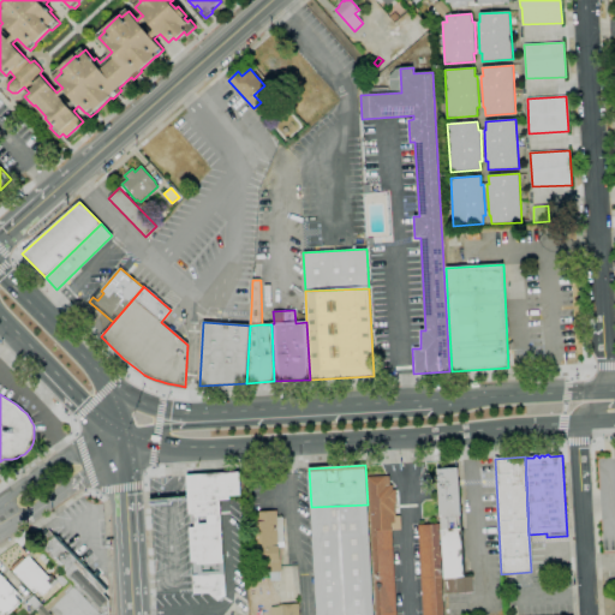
[(445,595),(437,469),(458,467),(460,517),(457,517),(457,529),(460,529),(463,577),(472,577),(473,592),(445,595)]
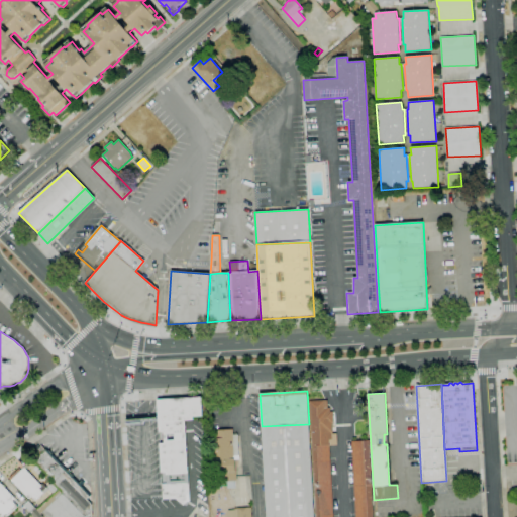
[(188,501),(183,506),(175,499),(163,500),(162,489),(162,484),(167,484),(166,473),(161,473),(160,443),(165,443),(164,432),(159,432),(157,399),(189,398),(201,397),(202,416),(193,417),(194,420),(191,420),(185,420),(189,488),(189,501),(188,501)]
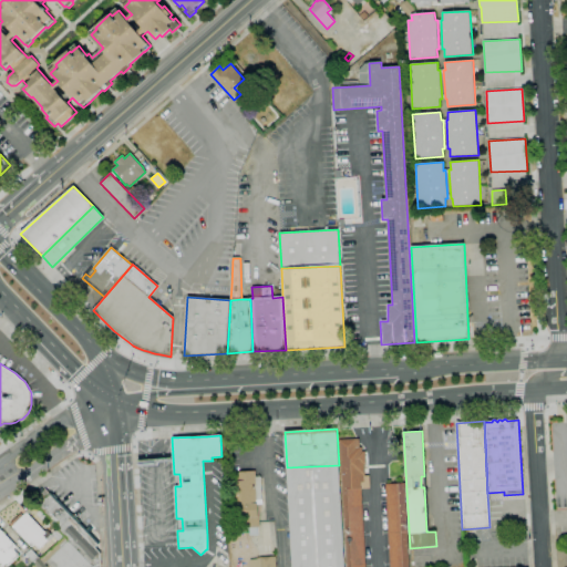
[(346,566),(340,440),(359,440),(360,447),(362,446),(362,452),(366,452),(366,464),(363,464),(364,476),(369,476),(370,488),(361,490),(364,566),(346,566)]
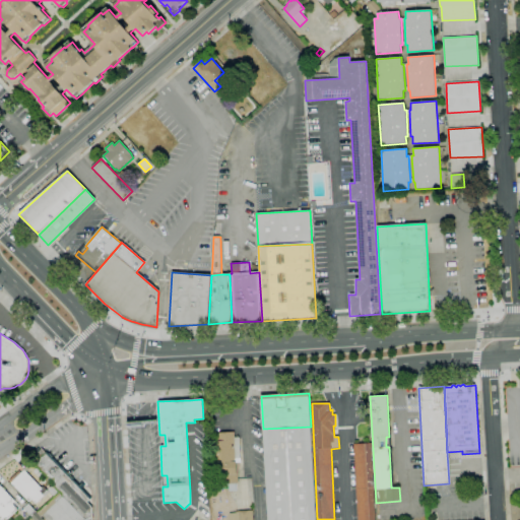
[(127,421),(128,434),(150,433),(150,420),(127,421)]
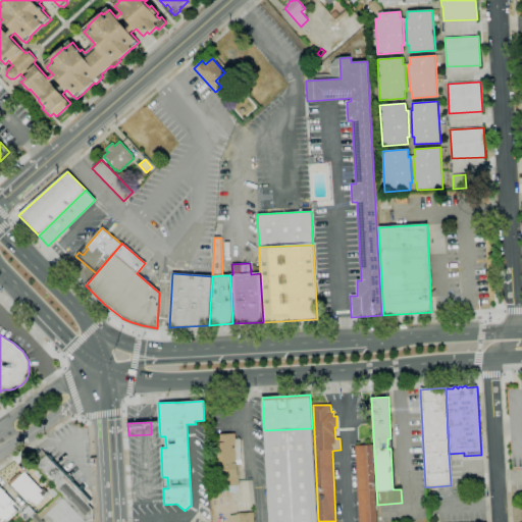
[(312,428),(317,521),(269,521),(264,430),(312,428)]
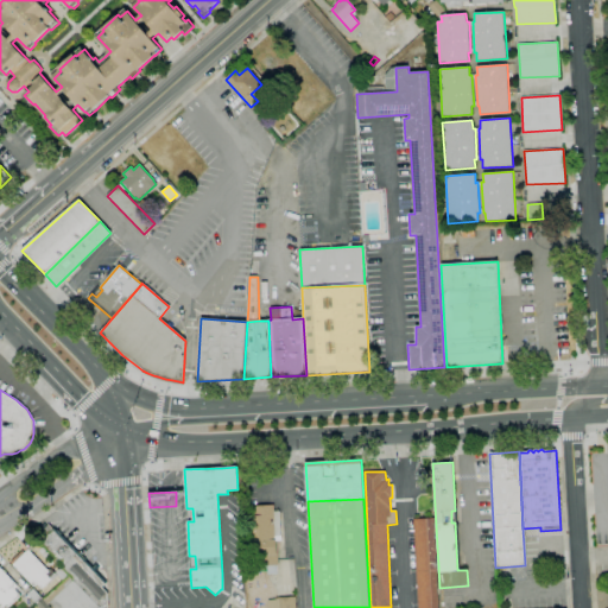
[(247,571),(246,550),(242,550),(241,534),(245,534),(245,517),(253,517),(253,506),(273,505),(274,511),(279,511),(282,540),(277,540),(279,565),(265,567),(265,570),(247,571)]
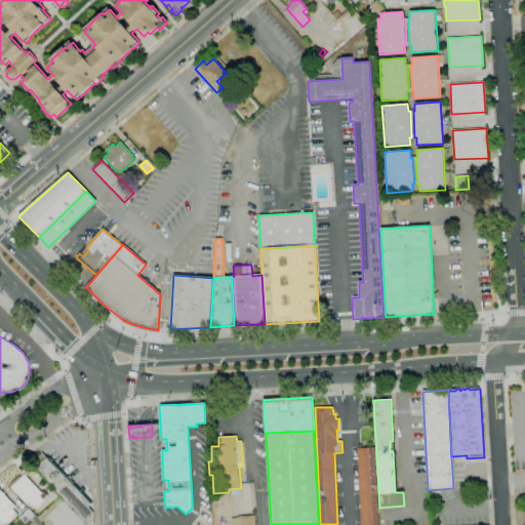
[(360,524),(357,448),(374,447),(377,524),(360,524)]
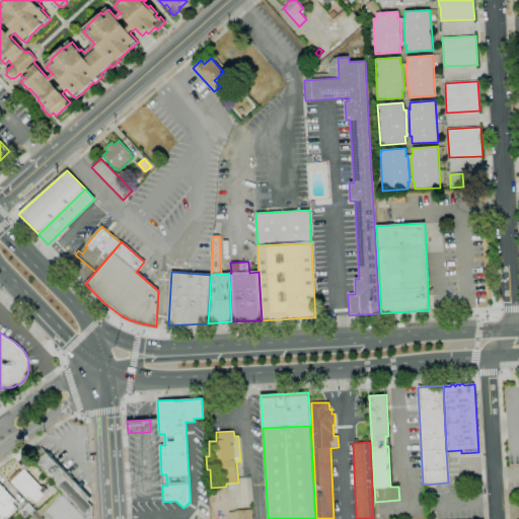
[(51,480),(50,483),(47,478),(48,477),(34,463),(36,461),(32,456),(42,447),(46,452),(47,450),(78,484),(81,480),(85,485),(82,488),(91,497),(87,501),(92,507),(92,518),(88,518),(60,490),(51,480)]
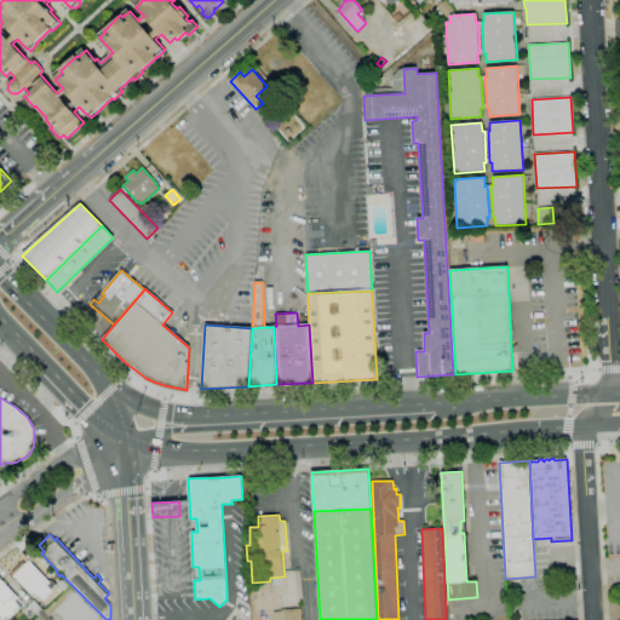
[(44,601),(38,595),(34,598),(13,577),(11,573),(23,562),(26,564),(29,561),(49,581),(51,579),(59,587),(53,593),(52,591),(44,601)]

· · · · · · ·

# WORK TO COMPLETE
Omit each picture, then return all of the listing exactly as it stands.

# RESULT FOR THIS TASK
[(445,595),(437,469),(458,467),(460,517),(457,517),(457,529),(460,529),(463,577),(472,577),(473,592),(445,595)]
[(188,501),(183,506),(175,499),(163,500),(162,489),(162,484),(167,484),(166,473),(161,473),(160,443),(165,443),(164,432),(159,432),(157,399),(189,398),(201,397),(202,416),(193,417),(194,420),(191,420),(185,420),(189,488),(189,501),(188,501)]
[(346,566),(340,440),(359,440),(360,447),(362,446),(362,452),(366,452),(366,464),(363,464),(364,476),(369,476),(370,488),(361,490),(364,566),(346,566)]
[(127,421),(128,434),(150,433),(150,420),(127,421)]
[(312,428),(317,521),(269,521),(264,430),(312,428)]
[(247,571),(246,550),(242,550),(241,534),(245,534),(245,517),(253,517),(253,506),(273,505),(274,511),(279,511),(282,540),(277,540),(279,565),(265,567),(265,570),(247,571)]
[(360,524),(357,448),(374,447),(377,524),(360,524)]
[(51,480),(50,483),(47,478),(48,477),(34,463),(36,461),(32,456),(42,447),(46,452),(47,450),(78,484),(81,480),(85,485),(82,488),(91,497),(87,501),(92,507),(92,518),(88,518),(60,490),(51,480)]
[(44,601),(38,595),(34,598),(13,577),(11,573),(23,562),(26,564),(29,561),(49,581),(51,579),(59,587),(53,593),(52,591),(44,601)]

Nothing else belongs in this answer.